EXERCISE REQUIREMENTS =>
Excluding images, repeat the data exactly as given.

Scene change data =>

[Start of Attachment]

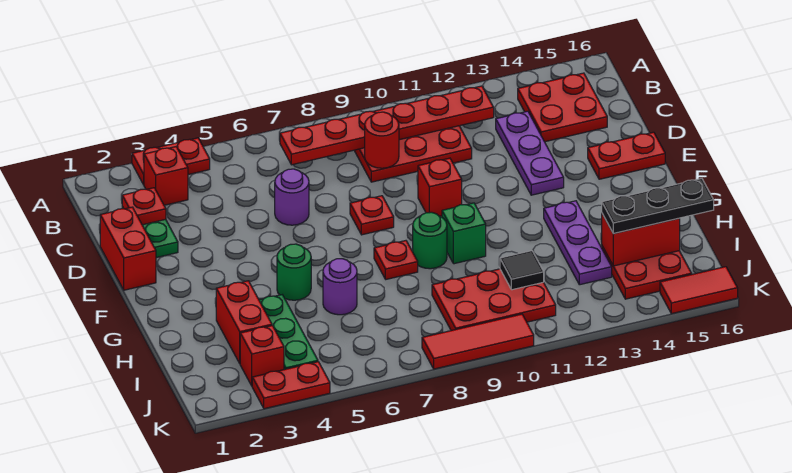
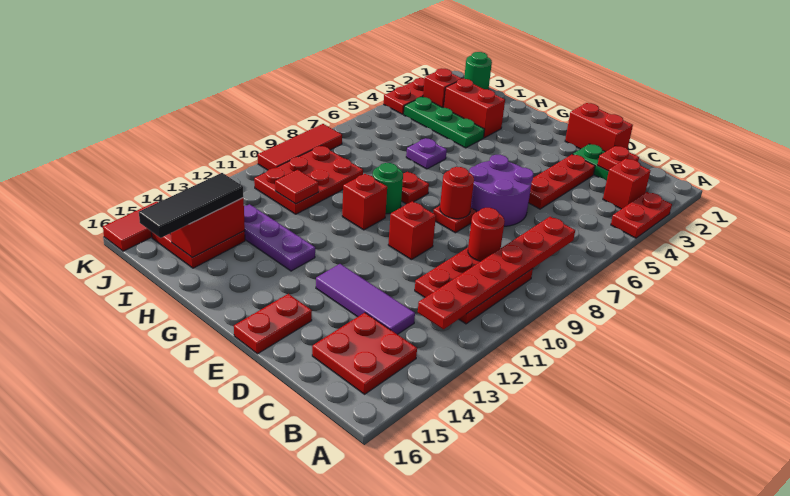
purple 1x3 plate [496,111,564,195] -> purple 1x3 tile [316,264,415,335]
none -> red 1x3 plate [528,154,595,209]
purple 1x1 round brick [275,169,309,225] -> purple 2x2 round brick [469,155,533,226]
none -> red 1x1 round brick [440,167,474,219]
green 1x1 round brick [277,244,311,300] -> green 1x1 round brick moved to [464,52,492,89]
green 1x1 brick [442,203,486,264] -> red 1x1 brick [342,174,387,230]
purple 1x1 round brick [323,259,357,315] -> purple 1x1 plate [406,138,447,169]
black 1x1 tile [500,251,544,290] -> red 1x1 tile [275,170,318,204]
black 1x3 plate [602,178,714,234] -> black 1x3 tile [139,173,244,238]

[End of Attachment]

OUTPUT OF THE EXERCISE =>
purple 1x3 plate [496,111,564,195] -> purple 1x3 tile [316,264,415,335]
none -> red 1x3 plate [528,154,595,209]
purple 1x1 round brick [275,169,309,225] -> purple 2x2 round brick [469,155,533,226]
none -> red 1x1 round brick [440,167,474,219]
green 1x1 round brick [277,244,311,300] -> green 1x1 round brick moved to [464,52,492,89]
green 1x1 brick [442,203,486,264] -> red 1x1 brick [342,174,387,230]
purple 1x1 round brick [323,259,357,315] -> purple 1x1 plate [406,138,447,169]
black 1x1 tile [500,251,544,290] -> red 1x1 tile [275,170,318,204]
black 1x3 plate [602,178,714,234] -> black 1x3 tile [139,173,244,238]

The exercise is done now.